Exercise brief: Here is the listing. Print it exactly.

Provided material:
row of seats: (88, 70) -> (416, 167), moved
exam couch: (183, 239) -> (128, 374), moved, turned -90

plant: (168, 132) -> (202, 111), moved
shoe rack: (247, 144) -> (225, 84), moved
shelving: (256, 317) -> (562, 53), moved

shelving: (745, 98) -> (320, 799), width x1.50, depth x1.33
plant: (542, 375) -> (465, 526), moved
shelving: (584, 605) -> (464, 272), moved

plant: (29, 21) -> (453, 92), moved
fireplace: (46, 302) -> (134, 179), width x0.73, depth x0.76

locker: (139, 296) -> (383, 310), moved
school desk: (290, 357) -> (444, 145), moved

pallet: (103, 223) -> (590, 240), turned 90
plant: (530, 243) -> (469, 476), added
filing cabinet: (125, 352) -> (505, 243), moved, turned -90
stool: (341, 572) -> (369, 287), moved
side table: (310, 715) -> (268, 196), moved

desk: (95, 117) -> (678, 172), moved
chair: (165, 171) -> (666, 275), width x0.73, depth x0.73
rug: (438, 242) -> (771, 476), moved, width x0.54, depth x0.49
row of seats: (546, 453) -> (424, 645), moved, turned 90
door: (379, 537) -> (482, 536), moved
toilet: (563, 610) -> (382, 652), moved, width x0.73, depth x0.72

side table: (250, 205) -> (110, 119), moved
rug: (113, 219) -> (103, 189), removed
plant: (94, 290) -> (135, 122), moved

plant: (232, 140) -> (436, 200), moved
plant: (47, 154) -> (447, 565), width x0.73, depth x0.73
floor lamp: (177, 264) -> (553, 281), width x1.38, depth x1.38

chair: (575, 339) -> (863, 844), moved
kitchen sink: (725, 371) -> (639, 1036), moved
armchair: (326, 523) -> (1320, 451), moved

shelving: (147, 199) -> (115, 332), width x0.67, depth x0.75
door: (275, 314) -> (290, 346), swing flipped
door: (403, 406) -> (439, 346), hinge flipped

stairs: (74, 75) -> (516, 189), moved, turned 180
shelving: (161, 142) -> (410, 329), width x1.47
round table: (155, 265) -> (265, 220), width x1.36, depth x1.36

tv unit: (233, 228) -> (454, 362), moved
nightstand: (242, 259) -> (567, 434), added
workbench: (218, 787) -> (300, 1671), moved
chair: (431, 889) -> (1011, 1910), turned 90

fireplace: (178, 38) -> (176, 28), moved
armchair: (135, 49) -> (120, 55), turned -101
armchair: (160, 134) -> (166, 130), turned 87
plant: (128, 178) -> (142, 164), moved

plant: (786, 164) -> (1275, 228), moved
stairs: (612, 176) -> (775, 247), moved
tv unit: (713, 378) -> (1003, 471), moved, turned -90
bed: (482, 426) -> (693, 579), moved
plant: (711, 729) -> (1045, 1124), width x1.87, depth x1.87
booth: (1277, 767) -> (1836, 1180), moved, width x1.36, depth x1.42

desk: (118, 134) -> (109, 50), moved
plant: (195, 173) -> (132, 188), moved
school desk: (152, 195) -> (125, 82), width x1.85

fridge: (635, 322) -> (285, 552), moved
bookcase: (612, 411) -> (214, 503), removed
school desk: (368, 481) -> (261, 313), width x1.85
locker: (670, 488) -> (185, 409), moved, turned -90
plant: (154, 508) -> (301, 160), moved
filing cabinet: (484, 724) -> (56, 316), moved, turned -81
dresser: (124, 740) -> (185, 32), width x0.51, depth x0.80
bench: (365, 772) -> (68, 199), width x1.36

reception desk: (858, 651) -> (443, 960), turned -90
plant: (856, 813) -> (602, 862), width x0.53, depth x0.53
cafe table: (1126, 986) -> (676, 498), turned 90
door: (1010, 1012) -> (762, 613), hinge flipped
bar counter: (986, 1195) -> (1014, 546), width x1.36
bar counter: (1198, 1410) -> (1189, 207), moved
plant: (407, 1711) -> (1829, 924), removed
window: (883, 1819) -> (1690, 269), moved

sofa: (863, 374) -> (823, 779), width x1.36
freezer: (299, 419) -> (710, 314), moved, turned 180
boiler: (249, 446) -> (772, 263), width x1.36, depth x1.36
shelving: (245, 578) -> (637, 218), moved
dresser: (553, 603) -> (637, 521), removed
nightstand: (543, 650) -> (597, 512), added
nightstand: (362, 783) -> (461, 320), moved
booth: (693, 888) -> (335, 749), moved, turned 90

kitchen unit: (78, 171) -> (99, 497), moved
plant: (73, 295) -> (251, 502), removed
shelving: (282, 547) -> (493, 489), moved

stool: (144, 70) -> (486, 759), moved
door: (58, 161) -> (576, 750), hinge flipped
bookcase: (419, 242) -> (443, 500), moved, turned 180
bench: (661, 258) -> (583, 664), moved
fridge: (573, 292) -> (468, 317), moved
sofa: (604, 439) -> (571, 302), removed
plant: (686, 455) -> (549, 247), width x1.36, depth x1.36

Expected answer:
row of seats: (88, 70) -> (416, 167), moved
exam couch: (183, 239) -> (128, 374), moved, turned -90

plant: (168, 132) -> (202, 111), moved
shoe rack: (247, 144) -> (225, 84), moved
shelving: (256, 317) -> (562, 53), moved

shelving: (745, 98) -> (320, 799), width x1.50, depth x1.33
plant: (542, 375) -> (465, 526), moved
shelving: (584, 605) -> (464, 272), moved

plant: (29, 21) -> (453, 92), moved
fireplace: (46, 302) -> (134, 179), width x0.73, depth x0.76

locker: (139, 296) -> (383, 310), moved
school desk: (290, 357) -> (444, 145), moved

pallet: (103, 223) -> (590, 240), turned 90
plant: (530, 243) -> (469, 476), added
filing cabinet: (125, 352) -> (505, 243), moved, turned -90
stool: (341, 572) -> (369, 287), moved
side table: (310, 715) -> (268, 196), moved

desk: (95, 117) -> (678, 172), moved
chair: (165, 171) -> (666, 275), width x0.73, depth x0.73
rug: (438, 242) -> (771, 476), moved, width x0.54, depth x0.49
row of seats: (546, 453) -> (424, 645), moved, turned 90
door: (379, 537) -> (482, 536), moved
toilet: (563, 610) -> (382, 652), moved, width x0.73, depth x0.72

side table: (250, 205) -> (110, 119), moved
rug: (113, 219) -> (103, 189), removed
plant: (94, 290) -> (135, 122), moved

plant: (232, 140) -> (436, 200), moved
plant: (47, 154) -> (447, 565), width x0.73, depth x0.73
floor lamp: (177, 264) -> (553, 281), width x1.38, depth x1.38

chair: (575, 339) -> (863, 844), moved
kitchen sink: (725, 371) -> (639, 1036), moved
armchair: (326, 523) -> (1320, 451), moved

shelving: (147, 199) -> (115, 332), width x0.67, depth x0.75
door: (275, 314) -> (290, 346), swing flipped
door: (403, 406) -> (439, 346), hinge flipped

stairs: (74, 75) -> (516, 189), moved, turned 180
shelving: (161, 142) -> (410, 329), width x1.47
round table: (155, 265) -> (265, 220), width x1.36, depth x1.36

tv unit: (233, 228) -> (454, 362), moved
nightstand: (242, 259) -> (567, 434), added
workbench: (218, 787) -> (300, 1671), moved
chair: (431, 889) -> (1011, 1910), turned 90

fireplace: (178, 38) -> (176, 28), moved
armchair: (135, 49) -> (120, 55), turned -101
armchair: (160, 134) -> (166, 130), turned 87
plant: (128, 178) -> (142, 164), moved

plant: (786, 164) -> (1275, 228), moved
stairs: (612, 176) -> (775, 247), moved
tv unit: (713, 378) -> (1003, 471), moved, turned -90
bed: (482, 426) -> (693, 579), moved
plant: (711, 729) -> (1045, 1124), width x1.87, depth x1.87
booth: (1277, 767) -> (1836, 1180), moved, width x1.36, depth x1.42

desk: (118, 134) -> (109, 50), moved
plant: (195, 173) -> (132, 188), moved
school desk: (152, 195) -> (125, 82), width x1.85

fridge: (635, 322) -> (285, 552), moved
bookcase: (612, 411) -> (214, 503), removed
school desk: (368, 481) -> (261, 313), width x1.85
locker: (670, 488) -> (185, 409), moved, turned -90
plant: (154, 508) -> (301, 160), moved
filing cabinet: (484, 724) -> (56, 316), moved, turned -81
dresser: (124, 740) -> (185, 32), width x0.51, depth x0.80
bench: (365, 772) -> (68, 199), width x1.36

reception desk: (858, 651) -> (443, 960), turned -90
plant: (856, 813) -> (602, 862), width x0.53, depth x0.53
cafe table: (1126, 986) -> (676, 498), turned 90
door: (1010, 1012) -> (762, 613), hinge flipped
bar counter: (986, 1195) -> (1014, 546), width x1.36
bar counter: (1198, 1410) -> (1189, 207), moved
plant: (407, 1711) -> (1829, 924), removed
window: (883, 1819) -> (1690, 269), moved

sofa: (863, 374) -> (823, 779), width x1.36
freezer: (299, 419) -> (710, 314), moved, turned 180
boiler: (249, 446) -> (772, 263), width x1.36, depth x1.36
shelving: (245, 578) -> (637, 218), moved
dresser: (553, 603) -> (637, 521), removed
nightstand: (543, 650) -> (597, 512), added
nightstand: (362, 783) -> (461, 320), moved
booth: (693, 888) -> (335, 749), moved, turned 90

kitchen unit: (78, 171) -> (99, 497), moved
plant: (73, 295) -> (251, 502), removed
shelving: (282, 547) -> (493, 489), moved

stool: (144, 70) -> (486, 759), moved
door: (58, 161) -> (576, 750), hinge flipped
bookcase: (419, 242) -> (443, 500), moved, turned 180
bench: (661, 258) -> (583, 664), moved
fridge: (573, 292) -> (468, 317), moved
sofa: (604, 439) -> (571, 302), removed
plant: (686, 455) -> (549, 247), width x1.36, depth x1.36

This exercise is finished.